TASK TO COMPLETE →
Each record below needs to be written out exactly as it reads.

------------------------------------------------------------------------

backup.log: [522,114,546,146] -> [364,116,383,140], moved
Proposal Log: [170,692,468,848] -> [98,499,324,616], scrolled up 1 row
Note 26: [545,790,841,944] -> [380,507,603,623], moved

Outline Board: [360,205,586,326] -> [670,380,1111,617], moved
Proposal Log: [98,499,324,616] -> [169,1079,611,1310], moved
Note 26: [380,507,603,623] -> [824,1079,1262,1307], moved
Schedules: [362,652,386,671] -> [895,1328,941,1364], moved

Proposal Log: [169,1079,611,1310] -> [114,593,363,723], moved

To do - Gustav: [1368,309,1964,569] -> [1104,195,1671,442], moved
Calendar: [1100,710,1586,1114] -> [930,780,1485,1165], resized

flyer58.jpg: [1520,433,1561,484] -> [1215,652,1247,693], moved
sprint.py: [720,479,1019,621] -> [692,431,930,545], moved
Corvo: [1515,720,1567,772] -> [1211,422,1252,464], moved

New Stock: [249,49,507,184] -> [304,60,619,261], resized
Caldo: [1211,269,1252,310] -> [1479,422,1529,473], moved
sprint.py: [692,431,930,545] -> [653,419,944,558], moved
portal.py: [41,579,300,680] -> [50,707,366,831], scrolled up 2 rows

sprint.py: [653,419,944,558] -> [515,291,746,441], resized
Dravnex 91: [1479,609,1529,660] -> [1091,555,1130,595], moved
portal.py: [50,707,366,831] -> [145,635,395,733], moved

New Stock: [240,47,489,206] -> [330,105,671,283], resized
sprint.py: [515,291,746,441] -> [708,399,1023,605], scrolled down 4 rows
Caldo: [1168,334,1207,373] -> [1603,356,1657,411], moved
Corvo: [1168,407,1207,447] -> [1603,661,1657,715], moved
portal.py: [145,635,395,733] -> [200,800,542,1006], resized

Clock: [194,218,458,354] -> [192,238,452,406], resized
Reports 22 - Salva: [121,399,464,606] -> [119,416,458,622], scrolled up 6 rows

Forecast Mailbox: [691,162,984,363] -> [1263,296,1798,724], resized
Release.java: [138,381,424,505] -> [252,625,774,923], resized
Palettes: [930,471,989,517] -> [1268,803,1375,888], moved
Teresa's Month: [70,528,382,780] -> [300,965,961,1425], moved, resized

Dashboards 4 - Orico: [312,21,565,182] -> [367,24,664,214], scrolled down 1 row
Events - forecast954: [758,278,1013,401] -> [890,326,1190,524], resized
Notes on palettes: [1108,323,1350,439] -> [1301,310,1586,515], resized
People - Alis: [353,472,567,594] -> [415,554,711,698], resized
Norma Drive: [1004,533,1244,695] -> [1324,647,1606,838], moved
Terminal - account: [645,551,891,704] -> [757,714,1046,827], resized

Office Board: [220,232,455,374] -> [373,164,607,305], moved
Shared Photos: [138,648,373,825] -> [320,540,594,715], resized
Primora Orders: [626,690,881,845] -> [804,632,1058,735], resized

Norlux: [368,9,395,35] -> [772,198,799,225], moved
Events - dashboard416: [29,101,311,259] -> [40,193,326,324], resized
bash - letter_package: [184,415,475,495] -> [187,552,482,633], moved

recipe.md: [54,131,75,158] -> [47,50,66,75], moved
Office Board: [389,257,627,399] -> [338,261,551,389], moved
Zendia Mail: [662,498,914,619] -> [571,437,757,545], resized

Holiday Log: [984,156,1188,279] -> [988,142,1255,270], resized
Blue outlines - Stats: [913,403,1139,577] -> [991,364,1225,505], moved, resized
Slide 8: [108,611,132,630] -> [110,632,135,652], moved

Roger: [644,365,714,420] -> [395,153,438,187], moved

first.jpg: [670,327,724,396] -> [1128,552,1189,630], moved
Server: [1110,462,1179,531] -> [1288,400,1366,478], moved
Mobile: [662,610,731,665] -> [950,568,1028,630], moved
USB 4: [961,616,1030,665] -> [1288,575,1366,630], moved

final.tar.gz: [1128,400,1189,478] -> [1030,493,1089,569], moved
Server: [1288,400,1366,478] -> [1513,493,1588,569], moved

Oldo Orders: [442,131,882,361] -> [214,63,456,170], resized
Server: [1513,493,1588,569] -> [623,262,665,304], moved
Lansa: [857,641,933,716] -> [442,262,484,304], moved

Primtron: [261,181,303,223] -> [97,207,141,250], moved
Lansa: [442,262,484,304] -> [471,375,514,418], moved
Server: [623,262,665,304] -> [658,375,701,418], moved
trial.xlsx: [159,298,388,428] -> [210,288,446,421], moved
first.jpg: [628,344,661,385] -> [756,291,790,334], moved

------------------------------------------------------------------------

EXERCISE RESPONSE →
backup.log: [522,114,546,146] -> [364,116,383,140], moved
Proposal Log: [170,692,468,848] -> [98,499,324,616], scrolled up 1 row
Note 26: [545,790,841,944] -> [380,507,603,623], moved

Outline Board: [360,205,586,326] -> [670,380,1111,617], moved
Proposal Log: [98,499,324,616] -> [169,1079,611,1310], moved
Note 26: [380,507,603,623] -> [824,1079,1262,1307], moved
Schedules: [362,652,386,671] -> [895,1328,941,1364], moved

Proposal Log: [169,1079,611,1310] -> [114,593,363,723], moved

To do - Gustav: [1368,309,1964,569] -> [1104,195,1671,442], moved
Calendar: [1100,710,1586,1114] -> [930,780,1485,1165], resized

flyer58.jpg: [1520,433,1561,484] -> [1215,652,1247,693], moved
sprint.py: [720,479,1019,621] -> [692,431,930,545], moved
Corvo: [1515,720,1567,772] -> [1211,422,1252,464], moved

New Stock: [249,49,507,184] -> [304,60,619,261], resized
Caldo: [1211,269,1252,310] -> [1479,422,1529,473], moved
sprint.py: [692,431,930,545] -> [653,419,944,558], moved
portal.py: [41,579,300,680] -> [50,707,366,831], scrolled up 2 rows

sprint.py: [653,419,944,558] -> [515,291,746,441], resized
Dravnex 91: [1479,609,1529,660] -> [1091,555,1130,595], moved
portal.py: [50,707,366,831] -> [145,635,395,733], moved

New Stock: [240,47,489,206] -> [330,105,671,283], resized
sprint.py: [515,291,746,441] -> [708,399,1023,605], scrolled down 4 rows
Caldo: [1168,334,1207,373] -> [1603,356,1657,411], moved
Corvo: [1168,407,1207,447] -> [1603,661,1657,715], moved
portal.py: [145,635,395,733] -> [200,800,542,1006], resized

Clock: [194,218,458,354] -> [192,238,452,406], resized
Reports 22 - Salva: [121,399,464,606] -> [119,416,458,622], scrolled up 6 rows

Forecast Mailbox: [691,162,984,363] -> [1263,296,1798,724], resized
Release.java: [138,381,424,505] -> [252,625,774,923], resized
Palettes: [930,471,989,517] -> [1268,803,1375,888], moved
Teresa's Month: [70,528,382,780] -> [300,965,961,1425], moved, resized

Dashboards 4 - Orico: [312,21,565,182] -> [367,24,664,214], scrolled down 1 row
Events - forecast954: [758,278,1013,401] -> [890,326,1190,524], resized
Notes on palettes: [1108,323,1350,439] -> [1301,310,1586,515], resized
People - Alis: [353,472,567,594] -> [415,554,711,698], resized
Norma Drive: [1004,533,1244,695] -> [1324,647,1606,838], moved
Terminal - account: [645,551,891,704] -> [757,714,1046,827], resized

Office Board: [220,232,455,374] -> [373,164,607,305], moved
Shared Photos: [138,648,373,825] -> [320,540,594,715], resized
Primora Orders: [626,690,881,845] -> [804,632,1058,735], resized

Norlux: [368,9,395,35] -> [772,198,799,225], moved
Events - dashboard416: [29,101,311,259] -> [40,193,326,324], resized
bash - letter_package: [184,415,475,495] -> [187,552,482,633], moved

recipe.md: [54,131,75,158] -> [47,50,66,75], moved
Office Board: [389,257,627,399] -> [338,261,551,389], moved
Zendia Mail: [662,498,914,619] -> [571,437,757,545], resized

Holiday Log: [984,156,1188,279] -> [988,142,1255,270], resized
Blue outlines - Stats: [913,403,1139,577] -> [991,364,1225,505], moved, resized
Slide 8: [108,611,132,630] -> [110,632,135,652], moved

Roger: [644,365,714,420] -> [395,153,438,187], moved

first.jpg: [670,327,724,396] -> [1128,552,1189,630], moved
Server: [1110,462,1179,531] -> [1288,400,1366,478], moved
Mobile: [662,610,731,665] -> [950,568,1028,630], moved
USB 4: [961,616,1030,665] -> [1288,575,1366,630], moved

final.tar.gz: [1128,400,1189,478] -> [1030,493,1089,569], moved
Server: [1288,400,1366,478] -> [1513,493,1588,569], moved

Oldo Orders: [442,131,882,361] -> [214,63,456,170], resized
Server: [1513,493,1588,569] -> [623,262,665,304], moved
Lansa: [857,641,933,716] -> [442,262,484,304], moved

Primtron: [261,181,303,223] -> [97,207,141,250], moved
Lansa: [442,262,484,304] -> [471,375,514,418], moved
Server: [623,262,665,304] -> [658,375,701,418], moved
trial.xlsx: [159,298,388,428] -> [210,288,446,421], moved
first.jpg: [628,344,661,385] -> [756,291,790,334], moved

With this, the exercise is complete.